━━━ Data shown
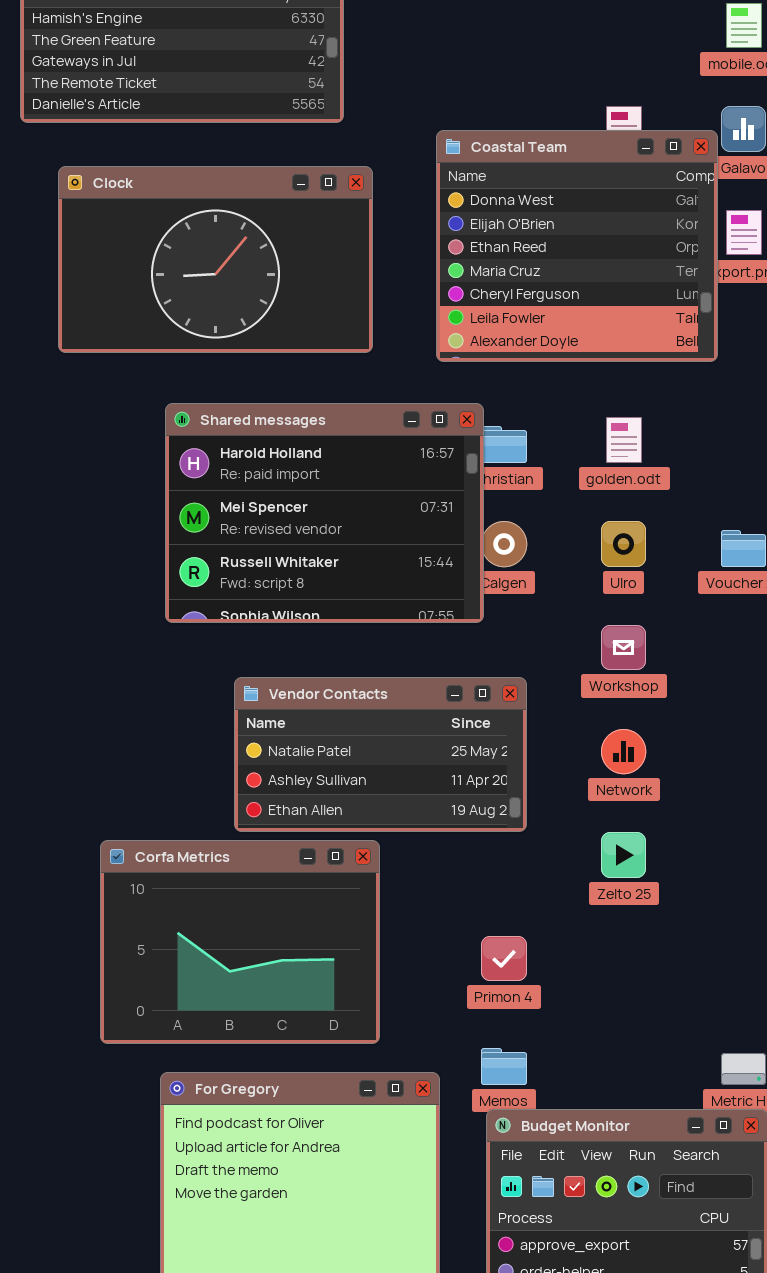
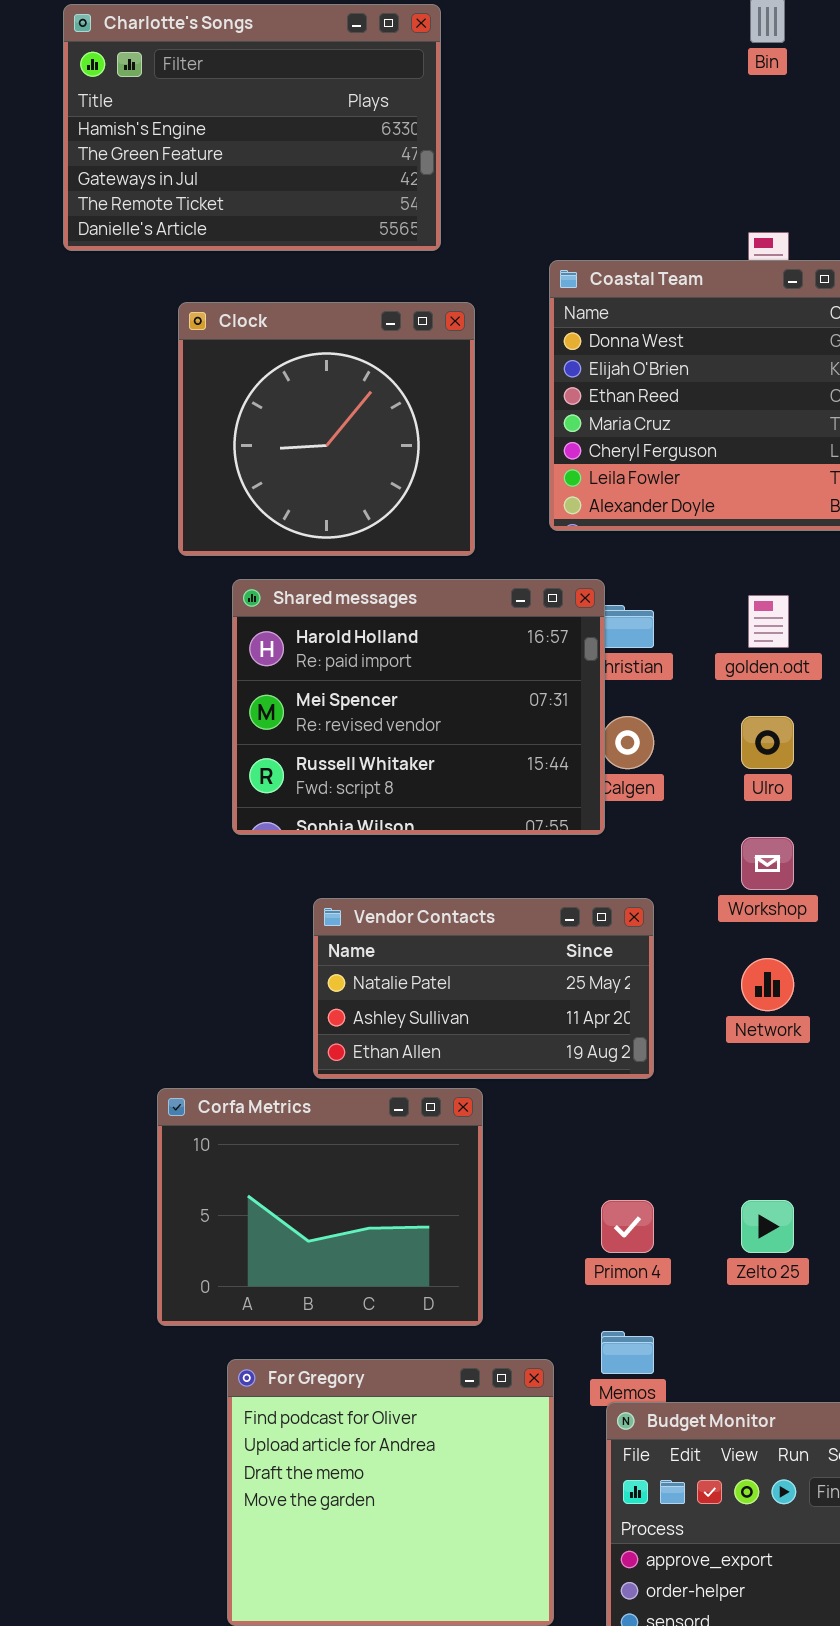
Clock: [58,166,373,353] -> [178,302,475,556], resized
Zelto 25: [601,832,646,878] -> [741,1200,794,1253], moved

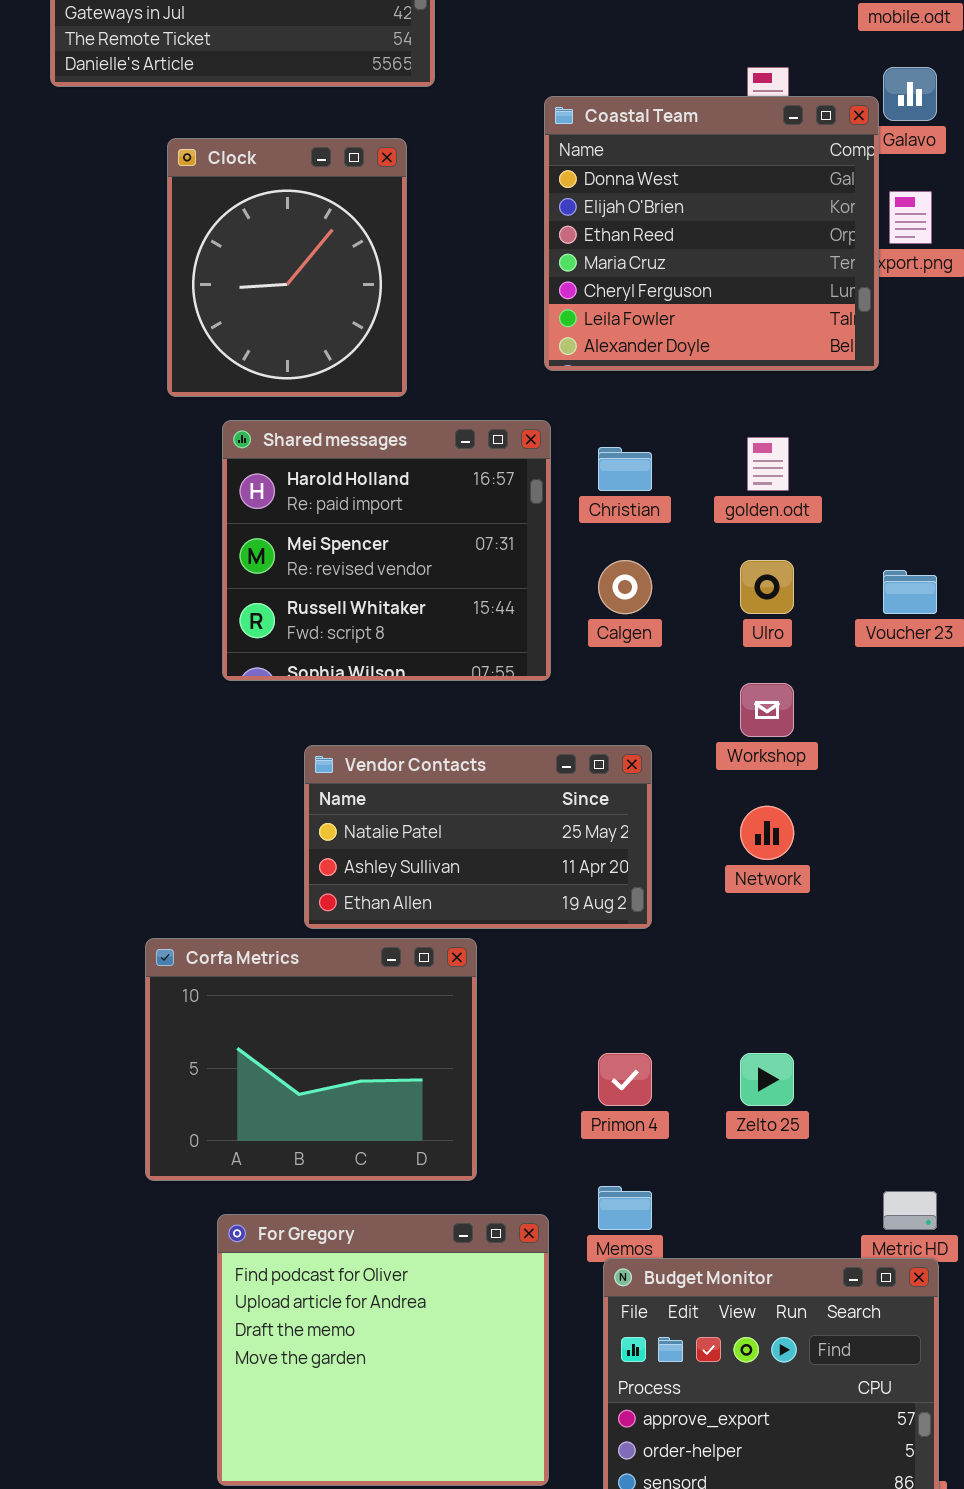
Clock: [178,302,475,556] -> [167,138,407,397], resized
Shared messages: [232,579,605,835] -> [222,420,551,681], resized

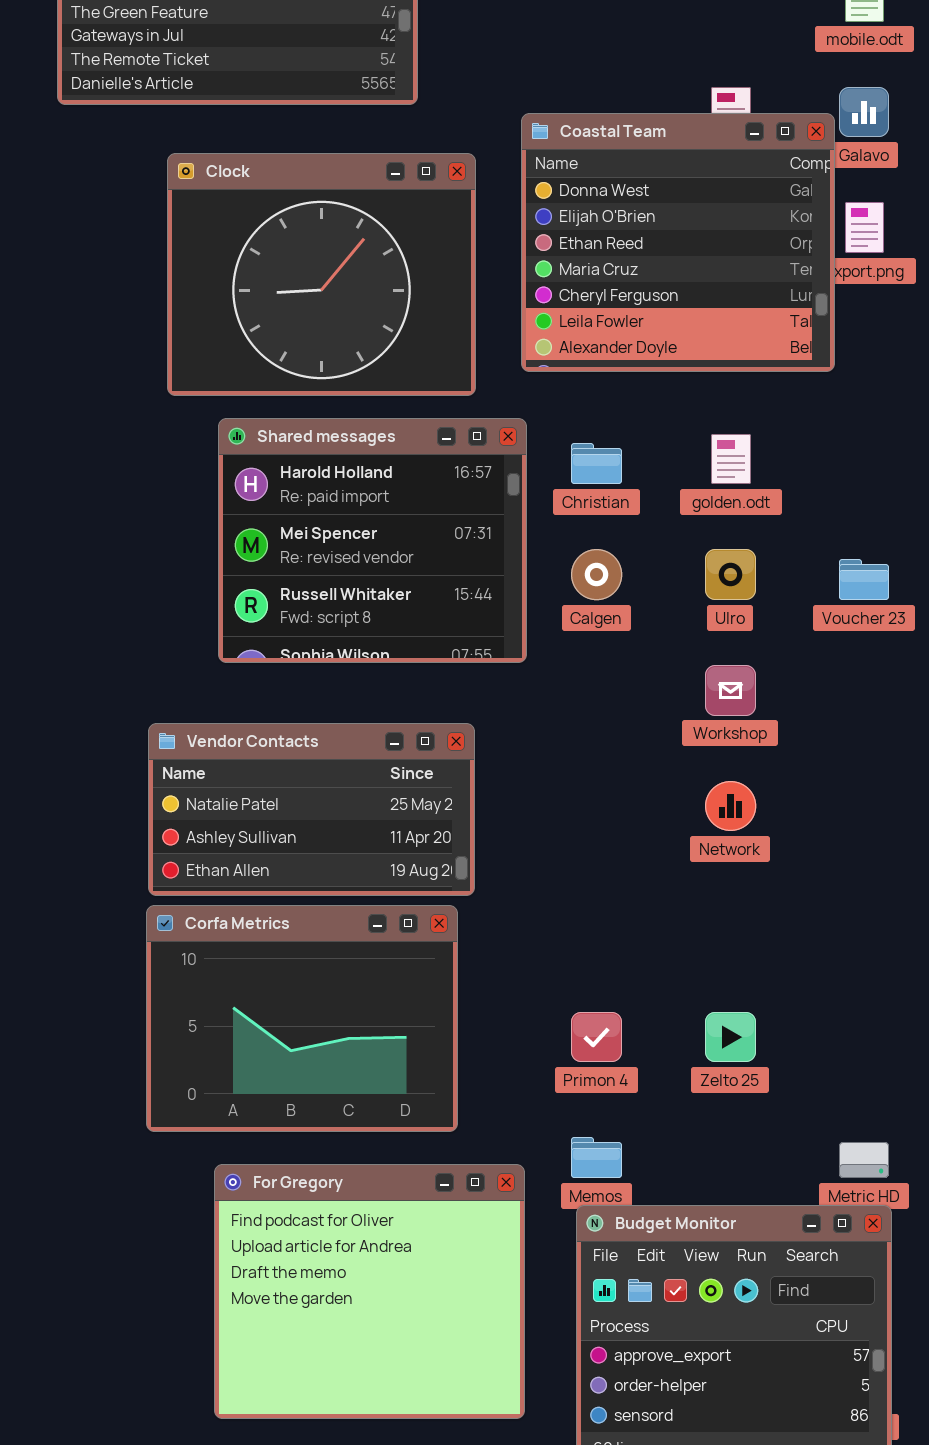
Clock: [167,138,407,397] -> [167,153,476,396], resized
Vendor Contacts: [304,745,652,929] -> [148,723,475,896], moved

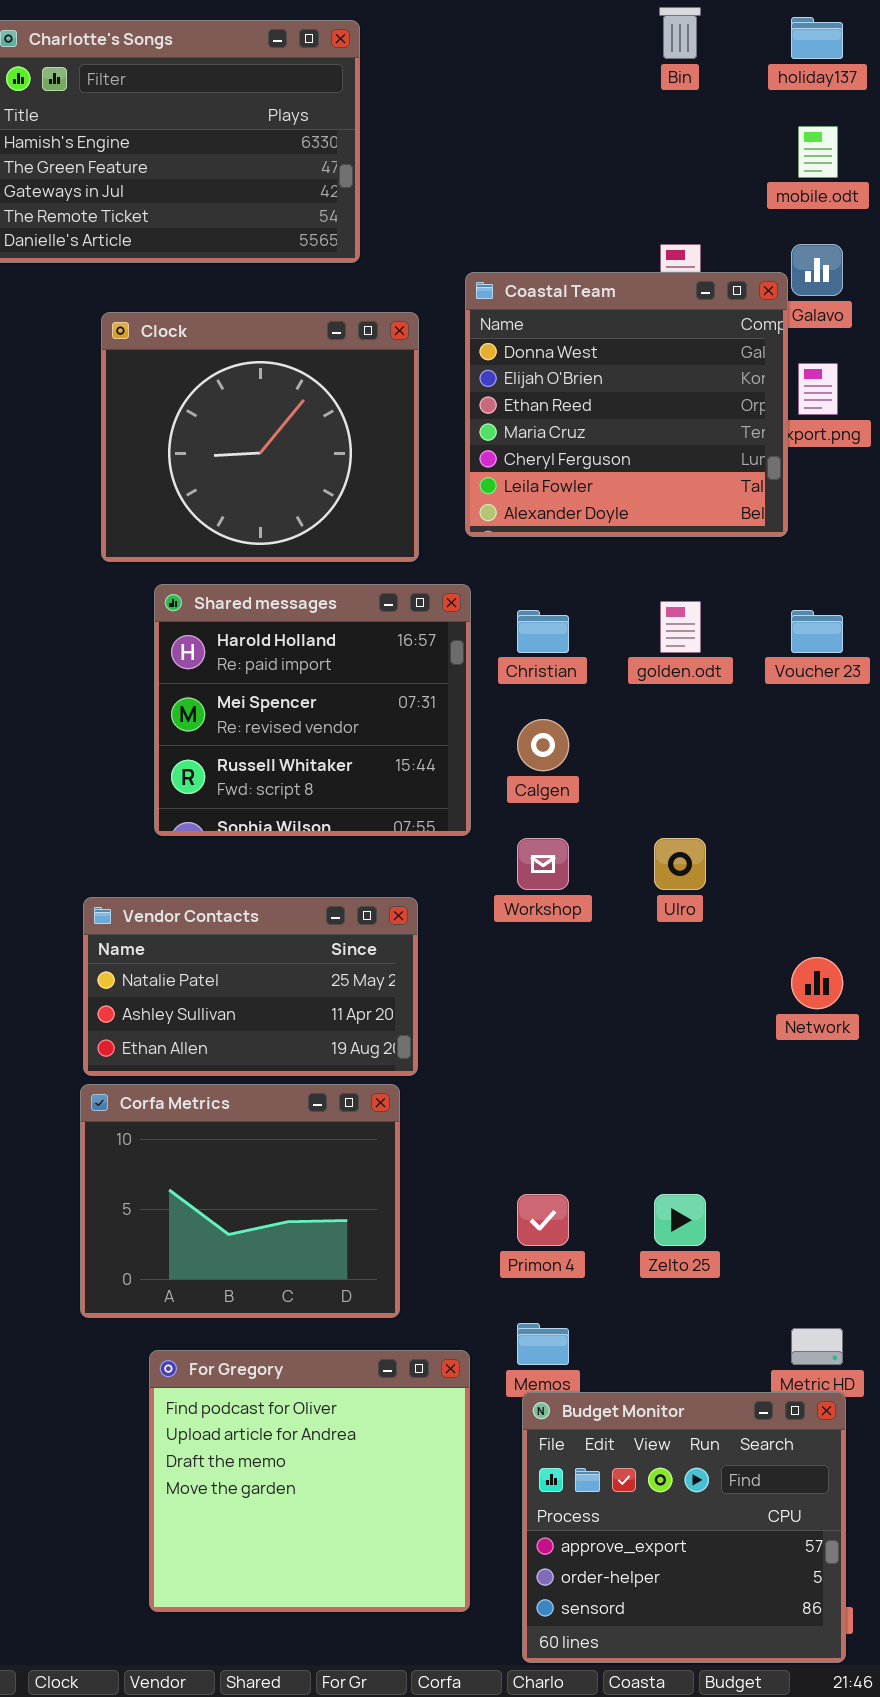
Ulro: [705,549,756,600] -> [654,838,706,890], moved
Voucher 23: [839,559,889,600] -> [791,610,843,653], moved
Workshop: [705,665,756,716] -> [517,838,569,890], moved
Network: [705,781,756,831] -> [791,957,843,1009], moved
━━━━━━
> _Your instructions_
Every line from the line containing "Clock: [167,138,407,397] ->" through the last line above is to be printed exactly. Pictures are not copied.

> _Your response_
Clock: [167,138,407,397] -> [167,153,476,396], resized
Vendor Contacts: [304,745,652,929] -> [148,723,475,896], moved

Ulro: [705,549,756,600] -> [654,838,706,890], moved
Voucher 23: [839,559,889,600] -> [791,610,843,653], moved
Workshop: [705,665,756,716] -> [517,838,569,890], moved
Network: [705,781,756,831] -> [791,957,843,1009], moved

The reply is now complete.